*Work to be completed:* What number of lines in the listing contain "brown"? Answer with that number only.

*Source records:*
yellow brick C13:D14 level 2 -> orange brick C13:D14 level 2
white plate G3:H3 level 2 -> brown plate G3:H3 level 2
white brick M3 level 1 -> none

...

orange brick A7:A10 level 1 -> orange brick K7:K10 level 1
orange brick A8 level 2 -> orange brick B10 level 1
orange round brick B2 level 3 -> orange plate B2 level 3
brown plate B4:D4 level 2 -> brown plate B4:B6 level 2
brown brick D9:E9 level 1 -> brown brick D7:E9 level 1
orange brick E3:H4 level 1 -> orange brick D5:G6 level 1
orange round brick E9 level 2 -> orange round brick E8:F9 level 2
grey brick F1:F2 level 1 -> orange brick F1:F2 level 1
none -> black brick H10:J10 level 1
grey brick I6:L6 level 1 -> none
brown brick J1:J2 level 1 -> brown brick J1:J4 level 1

*Solved exercise:* 4